WORK INSTRUCTIONS:
Your task is to transcribe, without alteration, the lines from the top of the material below through the line bearing "IC21: XNOR 74HC266", inclusive.

EXTRACTED MATERIAL:

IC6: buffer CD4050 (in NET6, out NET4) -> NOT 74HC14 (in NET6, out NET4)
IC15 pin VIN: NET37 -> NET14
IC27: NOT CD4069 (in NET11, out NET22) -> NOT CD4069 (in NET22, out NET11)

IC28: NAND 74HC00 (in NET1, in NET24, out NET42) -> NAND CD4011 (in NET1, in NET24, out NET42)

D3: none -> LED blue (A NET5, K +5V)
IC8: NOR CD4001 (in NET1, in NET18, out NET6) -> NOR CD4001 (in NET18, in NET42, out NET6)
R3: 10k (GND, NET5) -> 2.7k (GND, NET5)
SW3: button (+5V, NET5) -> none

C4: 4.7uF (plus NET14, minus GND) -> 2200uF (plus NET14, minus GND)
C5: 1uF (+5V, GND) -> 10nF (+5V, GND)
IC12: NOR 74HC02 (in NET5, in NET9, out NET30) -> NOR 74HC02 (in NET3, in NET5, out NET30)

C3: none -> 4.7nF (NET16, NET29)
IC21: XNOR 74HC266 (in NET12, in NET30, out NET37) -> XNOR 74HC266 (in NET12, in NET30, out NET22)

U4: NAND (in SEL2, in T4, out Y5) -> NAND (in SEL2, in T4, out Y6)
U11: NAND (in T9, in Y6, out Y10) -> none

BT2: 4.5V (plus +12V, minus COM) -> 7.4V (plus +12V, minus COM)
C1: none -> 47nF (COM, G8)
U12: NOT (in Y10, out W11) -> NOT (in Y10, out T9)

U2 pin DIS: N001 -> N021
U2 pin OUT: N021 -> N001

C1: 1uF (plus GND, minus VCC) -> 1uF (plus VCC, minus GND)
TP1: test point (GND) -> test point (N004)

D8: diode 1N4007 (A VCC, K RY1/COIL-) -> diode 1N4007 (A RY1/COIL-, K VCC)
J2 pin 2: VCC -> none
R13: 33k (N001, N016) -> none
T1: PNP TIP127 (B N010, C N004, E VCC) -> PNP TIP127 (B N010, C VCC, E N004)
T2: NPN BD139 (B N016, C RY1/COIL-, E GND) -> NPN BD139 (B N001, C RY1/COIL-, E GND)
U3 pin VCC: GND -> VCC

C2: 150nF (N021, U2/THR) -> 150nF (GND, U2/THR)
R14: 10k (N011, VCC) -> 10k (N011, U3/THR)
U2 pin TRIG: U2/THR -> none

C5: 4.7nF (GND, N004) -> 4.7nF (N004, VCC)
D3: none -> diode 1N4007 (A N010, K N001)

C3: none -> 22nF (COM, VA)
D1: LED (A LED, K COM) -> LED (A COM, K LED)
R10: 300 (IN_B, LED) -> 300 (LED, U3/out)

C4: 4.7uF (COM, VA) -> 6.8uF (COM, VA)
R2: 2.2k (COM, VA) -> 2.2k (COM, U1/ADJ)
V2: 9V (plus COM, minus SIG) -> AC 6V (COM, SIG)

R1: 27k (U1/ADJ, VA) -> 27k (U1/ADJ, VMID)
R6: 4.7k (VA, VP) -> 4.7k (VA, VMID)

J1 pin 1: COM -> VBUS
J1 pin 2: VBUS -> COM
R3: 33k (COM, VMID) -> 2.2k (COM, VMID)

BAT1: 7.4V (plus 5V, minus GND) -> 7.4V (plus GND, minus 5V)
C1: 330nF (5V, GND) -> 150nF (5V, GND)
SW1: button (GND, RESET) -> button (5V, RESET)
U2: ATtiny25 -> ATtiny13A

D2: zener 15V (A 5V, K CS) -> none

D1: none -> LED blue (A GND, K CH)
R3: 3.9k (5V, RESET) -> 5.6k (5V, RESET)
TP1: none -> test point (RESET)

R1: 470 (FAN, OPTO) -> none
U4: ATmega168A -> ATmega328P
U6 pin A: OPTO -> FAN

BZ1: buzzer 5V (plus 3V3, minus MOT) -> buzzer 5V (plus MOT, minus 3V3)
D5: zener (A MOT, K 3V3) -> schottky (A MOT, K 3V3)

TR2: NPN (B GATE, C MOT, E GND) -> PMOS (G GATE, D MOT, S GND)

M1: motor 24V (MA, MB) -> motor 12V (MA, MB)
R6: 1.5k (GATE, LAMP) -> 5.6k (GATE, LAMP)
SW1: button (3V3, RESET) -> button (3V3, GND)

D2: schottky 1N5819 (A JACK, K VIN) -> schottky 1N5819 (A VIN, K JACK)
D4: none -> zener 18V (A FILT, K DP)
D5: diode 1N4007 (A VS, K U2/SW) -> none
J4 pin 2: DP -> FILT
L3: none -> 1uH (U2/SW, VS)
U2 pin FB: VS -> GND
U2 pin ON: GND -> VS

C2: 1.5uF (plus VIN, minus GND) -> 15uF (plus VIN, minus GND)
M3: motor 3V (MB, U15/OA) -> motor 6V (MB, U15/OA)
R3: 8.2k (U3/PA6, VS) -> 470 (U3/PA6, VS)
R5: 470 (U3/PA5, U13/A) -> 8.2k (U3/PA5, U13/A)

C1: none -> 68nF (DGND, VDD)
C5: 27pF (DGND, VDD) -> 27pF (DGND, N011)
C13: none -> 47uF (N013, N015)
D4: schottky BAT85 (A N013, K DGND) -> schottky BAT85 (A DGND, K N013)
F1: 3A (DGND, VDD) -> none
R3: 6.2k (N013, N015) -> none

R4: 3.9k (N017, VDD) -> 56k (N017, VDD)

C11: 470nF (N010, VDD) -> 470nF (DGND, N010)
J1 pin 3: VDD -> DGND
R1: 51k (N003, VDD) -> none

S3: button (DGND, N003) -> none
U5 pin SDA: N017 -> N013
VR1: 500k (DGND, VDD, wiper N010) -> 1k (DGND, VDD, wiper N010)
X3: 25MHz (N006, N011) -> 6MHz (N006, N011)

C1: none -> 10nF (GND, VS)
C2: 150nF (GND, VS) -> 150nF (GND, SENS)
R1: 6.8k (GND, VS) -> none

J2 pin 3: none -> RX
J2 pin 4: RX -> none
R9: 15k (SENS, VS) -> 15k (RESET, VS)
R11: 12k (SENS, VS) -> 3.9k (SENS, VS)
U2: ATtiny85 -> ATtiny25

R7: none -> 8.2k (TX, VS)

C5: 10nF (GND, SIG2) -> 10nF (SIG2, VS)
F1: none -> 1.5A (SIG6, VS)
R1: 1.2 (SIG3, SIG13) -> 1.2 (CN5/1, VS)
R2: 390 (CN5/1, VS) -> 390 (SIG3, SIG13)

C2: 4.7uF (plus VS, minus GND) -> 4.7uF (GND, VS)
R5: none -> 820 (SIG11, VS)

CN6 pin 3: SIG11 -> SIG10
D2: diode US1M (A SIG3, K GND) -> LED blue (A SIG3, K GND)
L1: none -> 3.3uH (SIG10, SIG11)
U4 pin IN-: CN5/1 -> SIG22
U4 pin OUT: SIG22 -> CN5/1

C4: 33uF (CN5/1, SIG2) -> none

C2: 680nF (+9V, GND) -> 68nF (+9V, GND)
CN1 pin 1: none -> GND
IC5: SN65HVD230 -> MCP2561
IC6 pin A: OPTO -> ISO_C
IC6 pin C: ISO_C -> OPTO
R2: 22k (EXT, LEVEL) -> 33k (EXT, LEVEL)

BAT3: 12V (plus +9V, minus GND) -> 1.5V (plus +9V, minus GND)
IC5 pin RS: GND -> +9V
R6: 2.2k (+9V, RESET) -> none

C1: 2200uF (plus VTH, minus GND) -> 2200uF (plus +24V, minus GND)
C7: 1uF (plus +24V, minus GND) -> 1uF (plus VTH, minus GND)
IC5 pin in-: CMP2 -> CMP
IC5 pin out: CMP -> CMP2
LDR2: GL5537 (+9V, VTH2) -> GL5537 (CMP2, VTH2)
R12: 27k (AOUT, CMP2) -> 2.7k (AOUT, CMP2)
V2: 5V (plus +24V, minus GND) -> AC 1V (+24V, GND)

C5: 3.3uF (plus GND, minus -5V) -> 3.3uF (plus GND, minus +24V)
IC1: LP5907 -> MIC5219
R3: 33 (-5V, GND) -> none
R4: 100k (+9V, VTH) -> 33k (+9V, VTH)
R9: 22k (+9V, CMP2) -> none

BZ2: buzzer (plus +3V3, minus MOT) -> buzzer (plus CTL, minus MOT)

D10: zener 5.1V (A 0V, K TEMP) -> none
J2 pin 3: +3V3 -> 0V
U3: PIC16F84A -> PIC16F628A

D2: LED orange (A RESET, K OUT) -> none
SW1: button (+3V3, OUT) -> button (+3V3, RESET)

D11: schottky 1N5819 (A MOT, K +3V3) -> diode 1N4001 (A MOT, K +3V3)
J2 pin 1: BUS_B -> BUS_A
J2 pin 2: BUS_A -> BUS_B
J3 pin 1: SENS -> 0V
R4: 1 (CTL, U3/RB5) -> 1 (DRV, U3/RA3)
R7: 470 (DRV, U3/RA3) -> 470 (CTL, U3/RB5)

RESPONSE AREA:
IC6: buffer CD4050 (in NET6, out NET4) -> NOT 74HC14 (in NET6, out NET4)
IC15 pin VIN: NET37 -> NET14
IC27: NOT CD4069 (in NET11, out NET22) -> NOT CD4069 (in NET22, out NET11)

IC28: NAND 74HC00 (in NET1, in NET24, out NET42) -> NAND CD4011 (in NET1, in NET24, out NET42)

D3: none -> LED blue (A NET5, K +5V)
IC8: NOR CD4001 (in NET1, in NET18, out NET6) -> NOR CD4001 (in NET18, in NET42, out NET6)
R3: 10k (GND, NET5) -> 2.7k (GND, NET5)
SW3: button (+5V, NET5) -> none

C4: 4.7uF (plus NET14, minus GND) -> 2200uF (plus NET14, minus GND)
C5: 1uF (+5V, GND) -> 10nF (+5V, GND)
IC12: NOR 74HC02 (in NET5, in NET9, out NET30) -> NOR 74HC02 (in NET3, in NET5, out NET30)

C3: none -> 4.7nF (NET16, NET29)
IC21: XNOR 74HC266 (in NET12, in NET30, out NET37) -> XNOR 74HC266 (in NET12, in NET30, out NET22)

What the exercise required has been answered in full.